## Exercise aim
Without the pictures, set down everything in the listing exactly.

## Data below

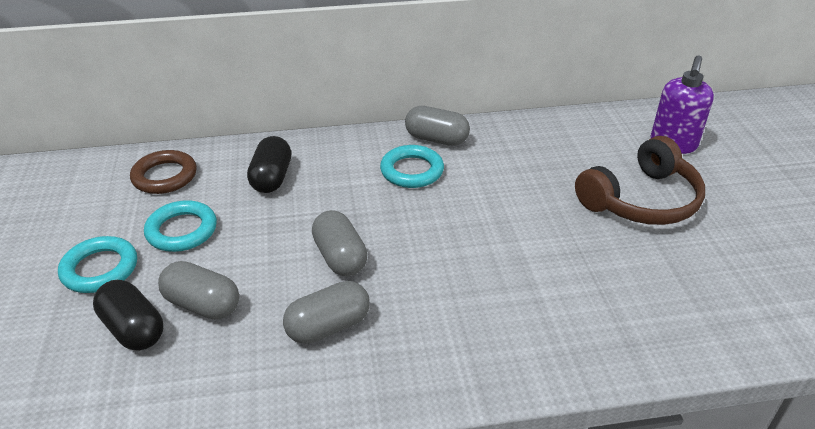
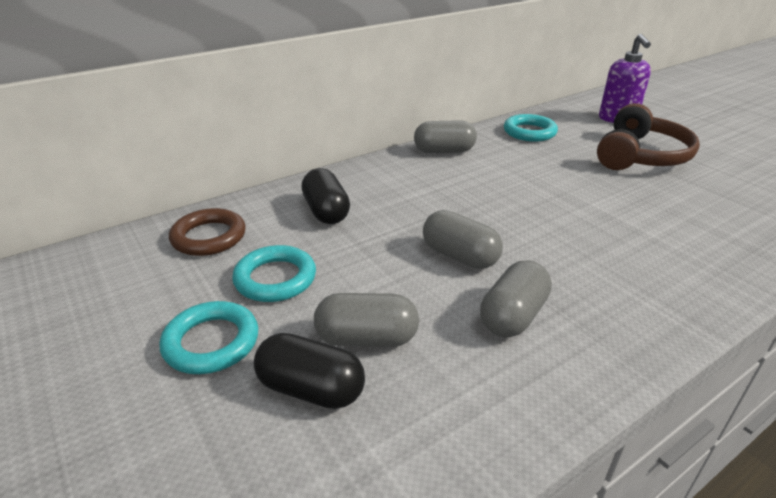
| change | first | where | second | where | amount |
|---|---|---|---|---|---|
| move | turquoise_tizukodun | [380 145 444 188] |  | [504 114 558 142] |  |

## Reply
| change | first | where | second | where | amount |
|---|---|---|---|---|---|
| move | turquoise_tizukodun | [380 145 444 188] |  | [504 114 558 142] |  |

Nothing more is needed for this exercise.